### PROBLEM DETAILS
Pictures within the data are to be left out; everything else must be reproduced exactly.

### RECORDED DATA
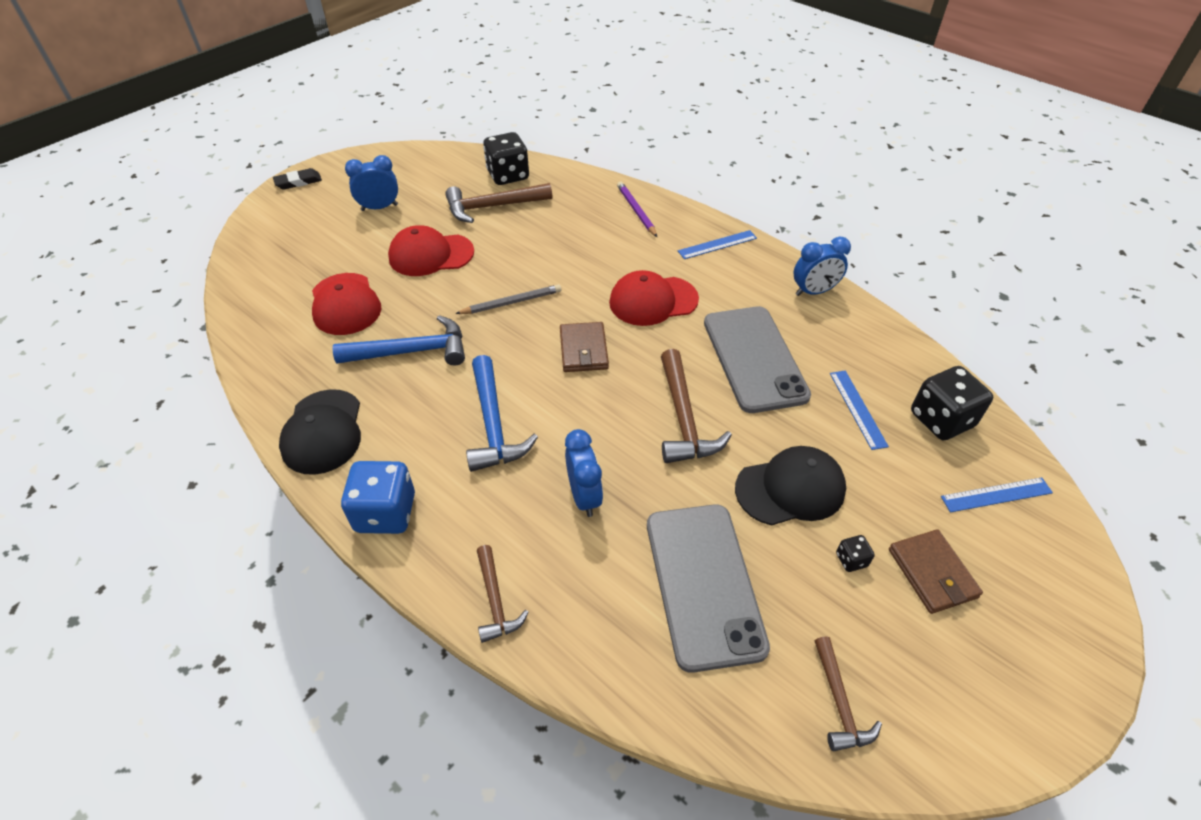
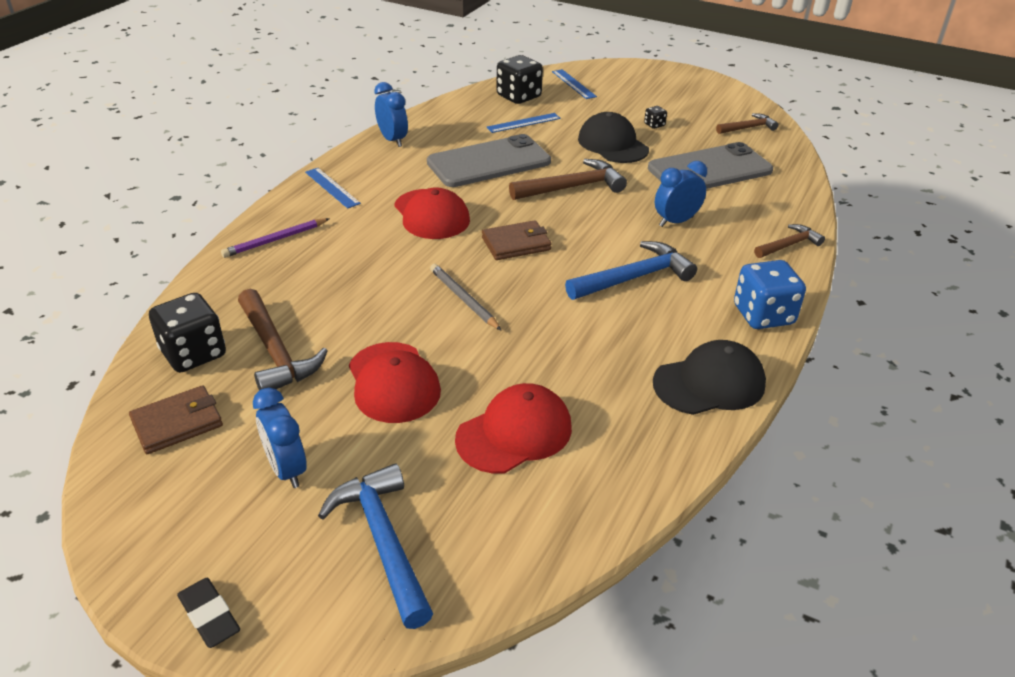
camera: 105 degrees left, 10 degrees down
(411, 351) = (569, 352): blue hammer -> blue hammer (383, 541)
(932, 573) = (645, 103): brown wallet -> brown wallet (177, 423)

### ANSWER
camera: 105 degrees left, 10 degrees down
(411, 351) = (569, 352): blue hammer -> blue hammer (383, 541)
(932, 573) = (645, 103): brown wallet -> brown wallet (177, 423)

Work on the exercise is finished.